Work item
Within this material, state how many lines include the string "wooden". Reply with the number only.
====== Records supplied
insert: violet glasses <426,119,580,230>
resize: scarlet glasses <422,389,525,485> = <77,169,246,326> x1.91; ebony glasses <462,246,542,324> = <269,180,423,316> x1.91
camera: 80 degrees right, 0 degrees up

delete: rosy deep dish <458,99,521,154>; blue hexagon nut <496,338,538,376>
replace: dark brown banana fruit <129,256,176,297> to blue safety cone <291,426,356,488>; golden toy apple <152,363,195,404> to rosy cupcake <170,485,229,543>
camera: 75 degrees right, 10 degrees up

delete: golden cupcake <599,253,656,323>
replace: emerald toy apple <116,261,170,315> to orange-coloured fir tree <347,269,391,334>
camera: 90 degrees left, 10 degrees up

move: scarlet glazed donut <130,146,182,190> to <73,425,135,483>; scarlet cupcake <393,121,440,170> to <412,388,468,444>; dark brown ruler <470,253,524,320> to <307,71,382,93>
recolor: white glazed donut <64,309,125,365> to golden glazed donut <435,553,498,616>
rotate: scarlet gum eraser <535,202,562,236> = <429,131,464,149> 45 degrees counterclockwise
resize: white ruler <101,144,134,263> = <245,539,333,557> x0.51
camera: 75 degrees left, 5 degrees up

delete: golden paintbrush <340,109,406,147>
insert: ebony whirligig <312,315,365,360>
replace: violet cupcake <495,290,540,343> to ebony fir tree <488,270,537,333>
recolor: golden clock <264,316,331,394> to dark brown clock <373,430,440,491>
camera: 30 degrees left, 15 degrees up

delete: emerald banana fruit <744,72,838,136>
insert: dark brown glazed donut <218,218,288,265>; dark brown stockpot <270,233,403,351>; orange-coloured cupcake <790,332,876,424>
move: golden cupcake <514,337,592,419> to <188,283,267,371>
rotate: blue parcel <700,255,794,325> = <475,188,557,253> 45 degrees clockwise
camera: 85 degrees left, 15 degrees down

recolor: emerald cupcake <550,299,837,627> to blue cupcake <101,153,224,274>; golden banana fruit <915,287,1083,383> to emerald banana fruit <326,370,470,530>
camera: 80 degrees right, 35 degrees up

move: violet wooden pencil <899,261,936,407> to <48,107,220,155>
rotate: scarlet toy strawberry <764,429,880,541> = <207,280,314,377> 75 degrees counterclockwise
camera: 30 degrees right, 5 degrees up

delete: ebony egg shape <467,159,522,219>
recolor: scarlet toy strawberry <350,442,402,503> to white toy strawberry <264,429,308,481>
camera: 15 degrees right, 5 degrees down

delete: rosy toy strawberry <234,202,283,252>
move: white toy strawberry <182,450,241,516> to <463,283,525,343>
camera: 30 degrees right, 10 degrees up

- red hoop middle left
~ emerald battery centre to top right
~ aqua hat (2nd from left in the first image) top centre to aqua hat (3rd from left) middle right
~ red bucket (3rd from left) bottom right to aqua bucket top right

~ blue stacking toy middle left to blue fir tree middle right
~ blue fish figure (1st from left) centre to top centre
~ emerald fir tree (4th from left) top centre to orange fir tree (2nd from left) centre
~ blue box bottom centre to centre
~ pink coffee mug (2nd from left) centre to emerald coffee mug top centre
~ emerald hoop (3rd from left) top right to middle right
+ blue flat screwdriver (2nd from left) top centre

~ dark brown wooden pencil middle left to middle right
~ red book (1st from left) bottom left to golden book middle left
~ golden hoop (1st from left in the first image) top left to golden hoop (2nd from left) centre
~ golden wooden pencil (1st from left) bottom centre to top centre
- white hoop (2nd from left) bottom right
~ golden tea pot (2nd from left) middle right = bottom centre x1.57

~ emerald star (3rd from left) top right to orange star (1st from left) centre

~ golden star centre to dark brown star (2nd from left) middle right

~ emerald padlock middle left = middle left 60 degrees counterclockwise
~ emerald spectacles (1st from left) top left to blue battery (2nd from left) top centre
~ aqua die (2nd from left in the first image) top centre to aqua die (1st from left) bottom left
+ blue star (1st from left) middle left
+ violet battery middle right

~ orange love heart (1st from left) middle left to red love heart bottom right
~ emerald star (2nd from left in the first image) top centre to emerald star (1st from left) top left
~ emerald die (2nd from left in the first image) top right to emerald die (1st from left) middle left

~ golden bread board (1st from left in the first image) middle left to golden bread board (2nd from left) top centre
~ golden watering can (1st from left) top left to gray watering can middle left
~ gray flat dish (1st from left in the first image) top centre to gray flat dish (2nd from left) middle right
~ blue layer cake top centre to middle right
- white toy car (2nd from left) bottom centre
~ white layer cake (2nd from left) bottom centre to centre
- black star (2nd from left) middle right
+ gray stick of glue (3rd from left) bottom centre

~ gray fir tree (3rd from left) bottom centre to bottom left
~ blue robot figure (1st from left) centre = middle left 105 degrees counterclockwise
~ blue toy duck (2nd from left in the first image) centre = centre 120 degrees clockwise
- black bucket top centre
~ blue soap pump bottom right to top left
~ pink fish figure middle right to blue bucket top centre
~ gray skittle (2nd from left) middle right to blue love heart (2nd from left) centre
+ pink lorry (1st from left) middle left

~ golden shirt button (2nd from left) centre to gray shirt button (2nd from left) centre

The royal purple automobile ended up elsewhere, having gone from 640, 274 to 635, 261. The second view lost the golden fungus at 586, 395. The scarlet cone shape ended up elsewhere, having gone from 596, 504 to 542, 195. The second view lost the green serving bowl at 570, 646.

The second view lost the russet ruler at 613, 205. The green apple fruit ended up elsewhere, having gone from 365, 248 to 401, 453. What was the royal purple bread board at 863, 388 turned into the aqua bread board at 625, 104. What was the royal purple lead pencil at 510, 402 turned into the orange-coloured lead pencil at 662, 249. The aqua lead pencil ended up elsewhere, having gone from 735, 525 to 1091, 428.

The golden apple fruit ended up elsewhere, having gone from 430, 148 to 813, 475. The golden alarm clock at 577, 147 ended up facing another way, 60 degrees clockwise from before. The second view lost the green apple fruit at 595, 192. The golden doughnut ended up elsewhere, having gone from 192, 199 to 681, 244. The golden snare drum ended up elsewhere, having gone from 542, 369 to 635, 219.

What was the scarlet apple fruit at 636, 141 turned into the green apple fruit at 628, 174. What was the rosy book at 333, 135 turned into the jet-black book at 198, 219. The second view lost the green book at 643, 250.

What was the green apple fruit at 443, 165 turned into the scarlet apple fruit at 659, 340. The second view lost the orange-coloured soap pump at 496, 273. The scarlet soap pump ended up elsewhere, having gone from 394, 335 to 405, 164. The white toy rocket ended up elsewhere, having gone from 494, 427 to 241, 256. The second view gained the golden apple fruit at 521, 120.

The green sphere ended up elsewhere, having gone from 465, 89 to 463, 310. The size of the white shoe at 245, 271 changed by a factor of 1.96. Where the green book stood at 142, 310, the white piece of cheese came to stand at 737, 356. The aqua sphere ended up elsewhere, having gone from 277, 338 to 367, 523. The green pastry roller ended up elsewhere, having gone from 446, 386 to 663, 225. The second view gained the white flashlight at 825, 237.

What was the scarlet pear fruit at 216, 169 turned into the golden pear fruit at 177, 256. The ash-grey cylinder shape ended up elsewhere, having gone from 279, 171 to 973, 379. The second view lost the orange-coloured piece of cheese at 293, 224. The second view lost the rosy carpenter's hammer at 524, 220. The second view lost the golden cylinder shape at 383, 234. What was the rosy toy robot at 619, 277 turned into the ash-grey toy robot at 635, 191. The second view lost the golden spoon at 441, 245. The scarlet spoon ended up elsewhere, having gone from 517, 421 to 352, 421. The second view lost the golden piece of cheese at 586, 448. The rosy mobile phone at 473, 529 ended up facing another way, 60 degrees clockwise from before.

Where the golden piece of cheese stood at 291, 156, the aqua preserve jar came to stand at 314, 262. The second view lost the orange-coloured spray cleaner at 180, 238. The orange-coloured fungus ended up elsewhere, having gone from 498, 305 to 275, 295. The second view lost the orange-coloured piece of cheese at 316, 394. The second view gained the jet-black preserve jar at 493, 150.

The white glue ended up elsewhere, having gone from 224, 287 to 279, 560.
============
Task answer
3